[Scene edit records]
--------

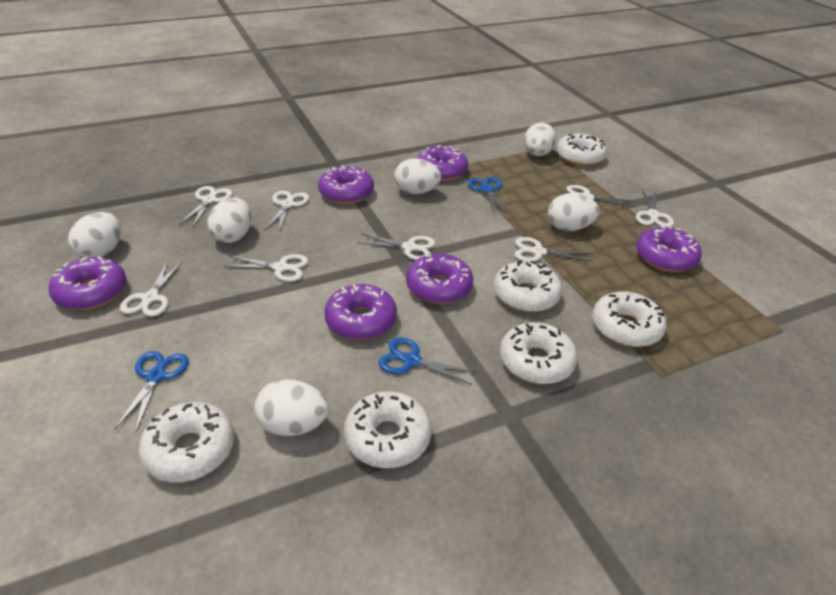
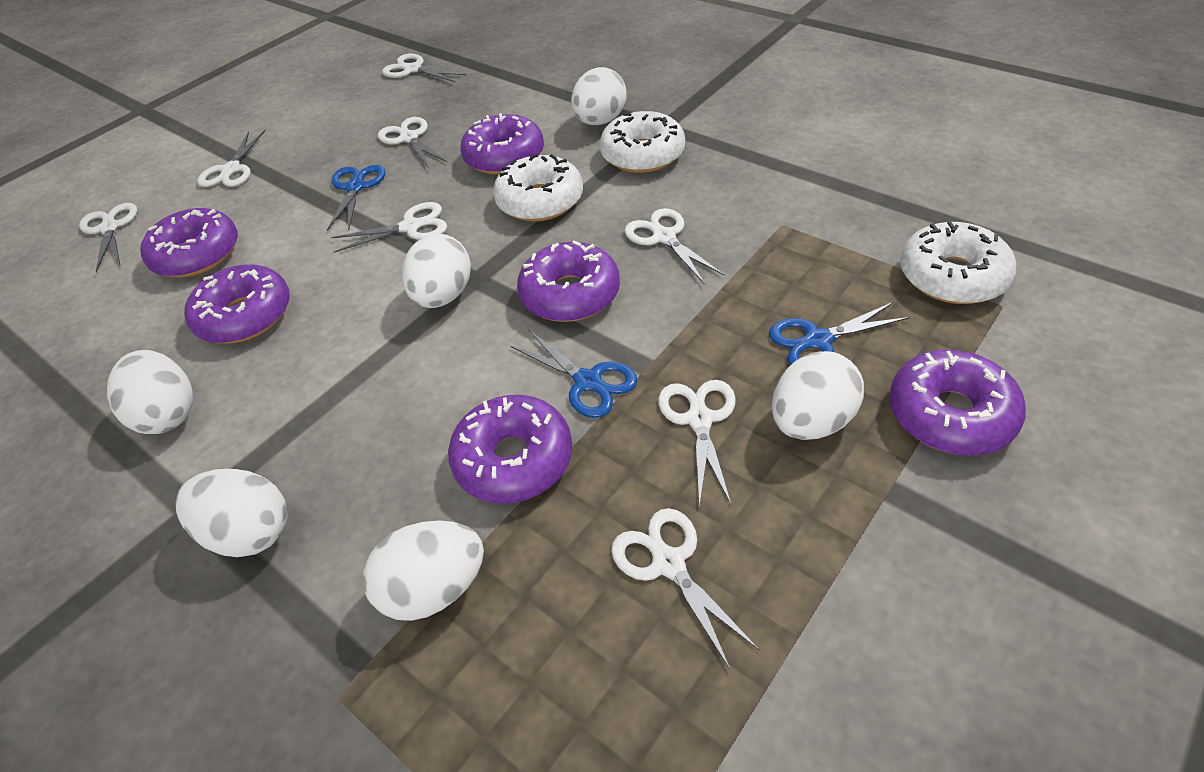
white donut: 6 -> 3

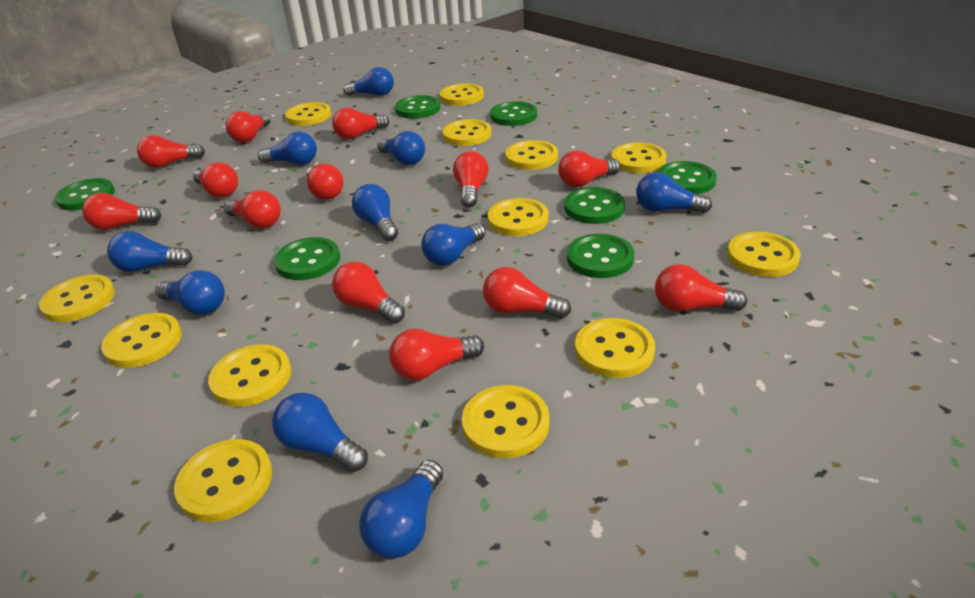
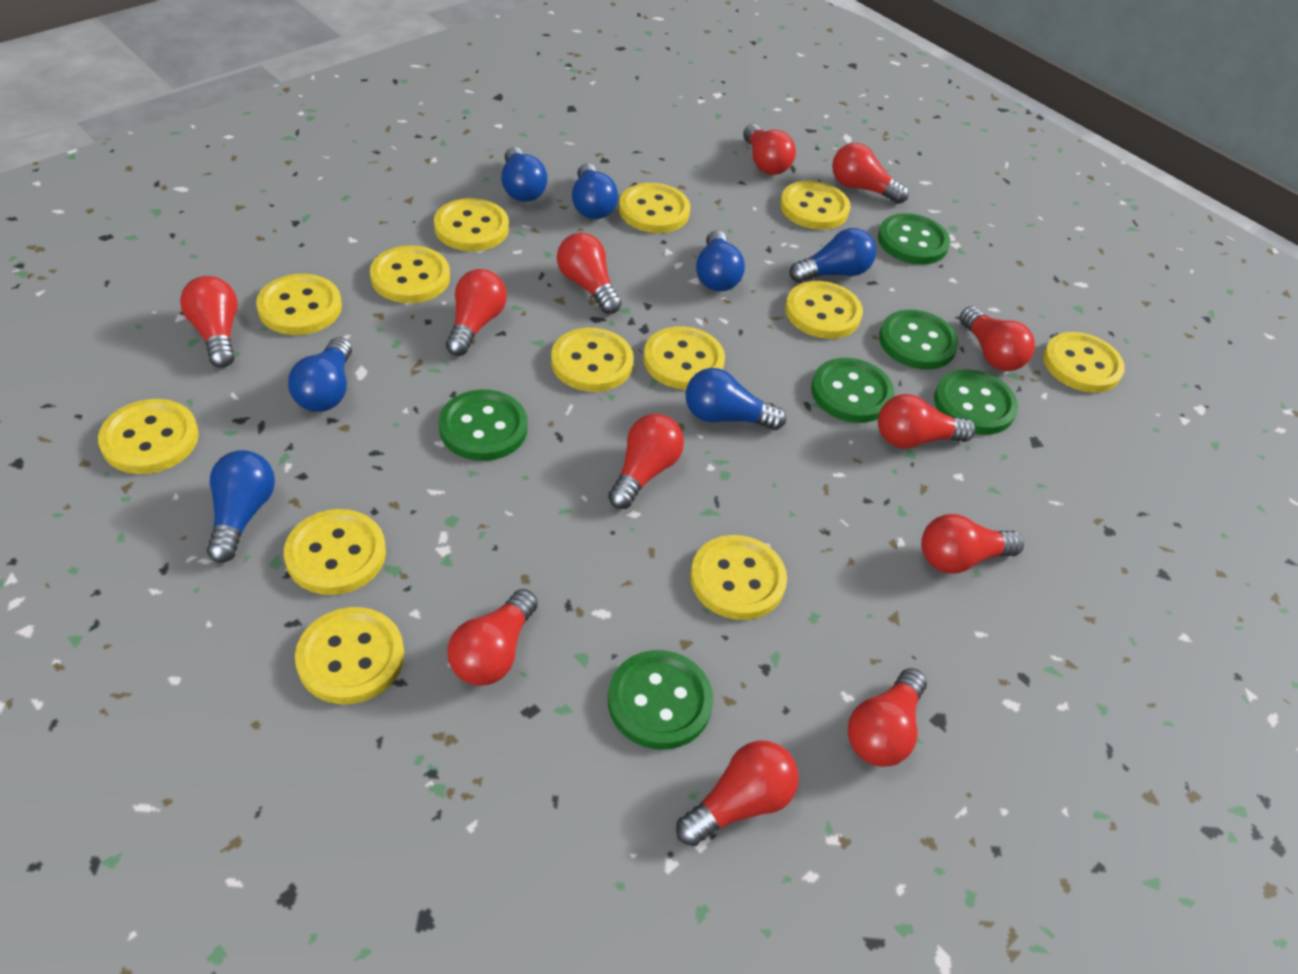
blue light bulb: 10 -> 7
green button: 7 -> 6
red light bulb: 13 -> 12

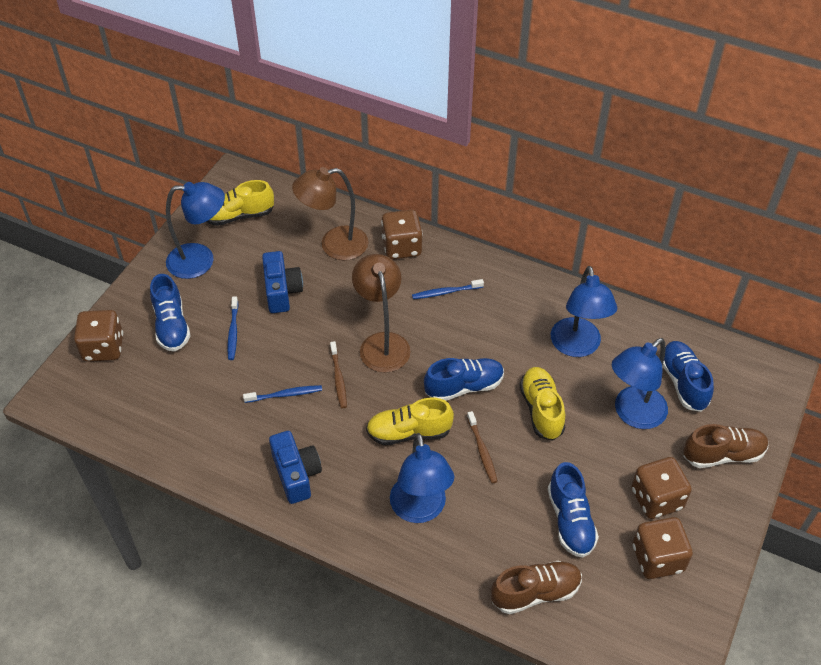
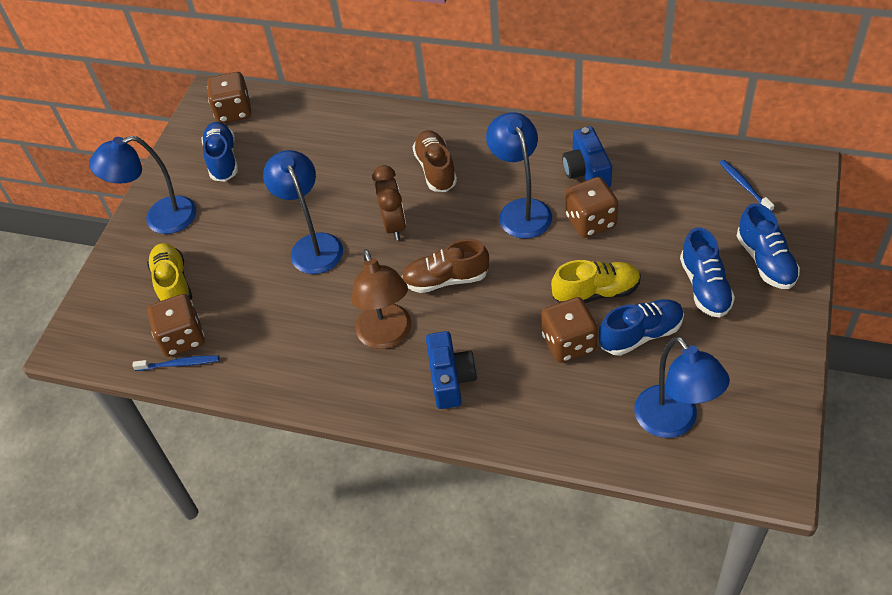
blue toothbrush: 3 -> 2
brown clock: 0 -> 1
brown lamp: 2 -> 1
brown toothbrush: 2 -> 0
yellow shoe: 3 -> 2

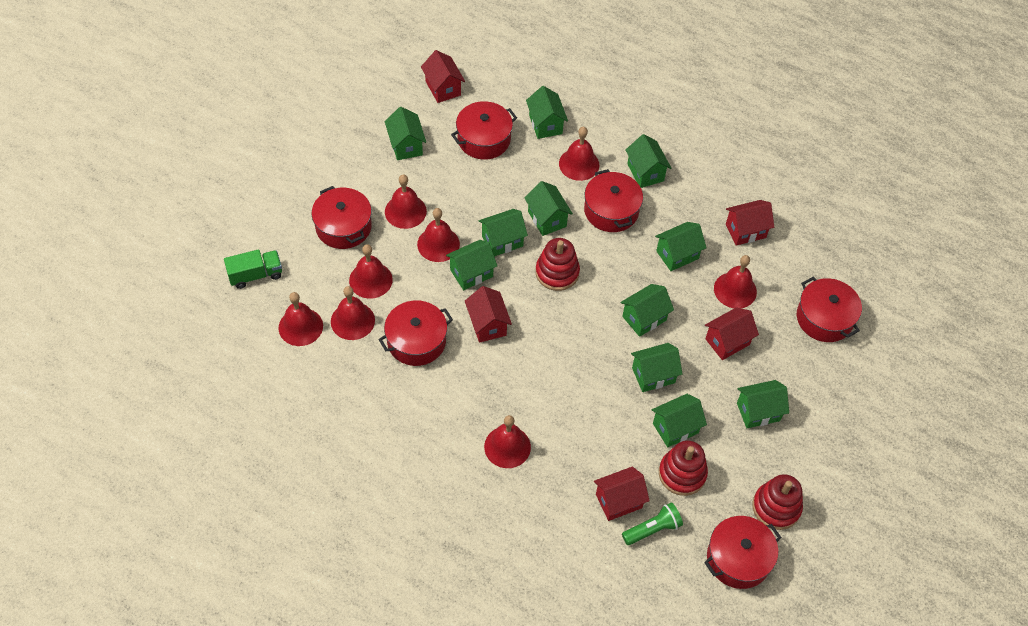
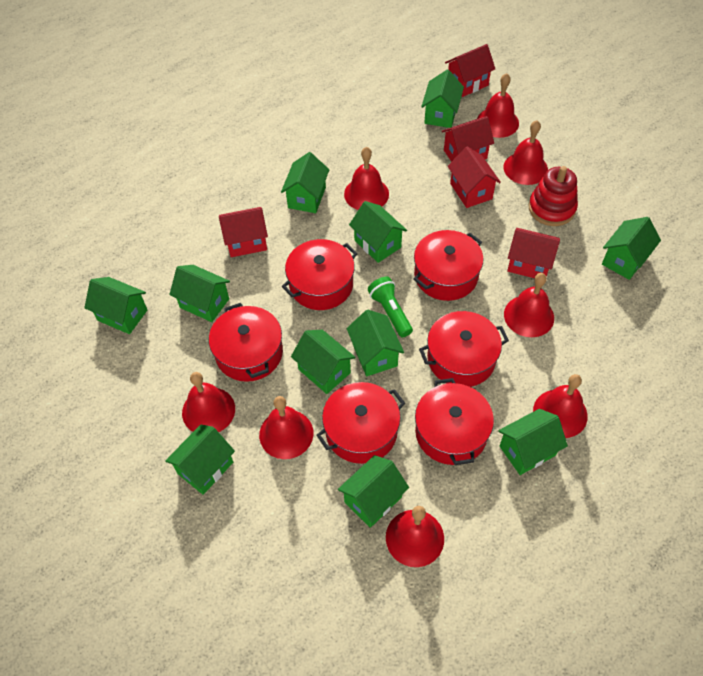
green truck: 1 -> 0
red stacking toy: 3 -> 1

--------

▶ EXERCISE REQUIREMENTS: Print exactly the lines between the line containing "brown clock: 0 -> 1" and the last line of the entries above, including both, and nothing besides; skip the pictures.

▶ YOUR SOLUTION:
brown clock: 0 -> 1
brown lamp: 2 -> 1
brown toothbrush: 2 -> 0
yellow shoe: 3 -> 2

green truck: 1 -> 0
red stacking toy: 3 -> 1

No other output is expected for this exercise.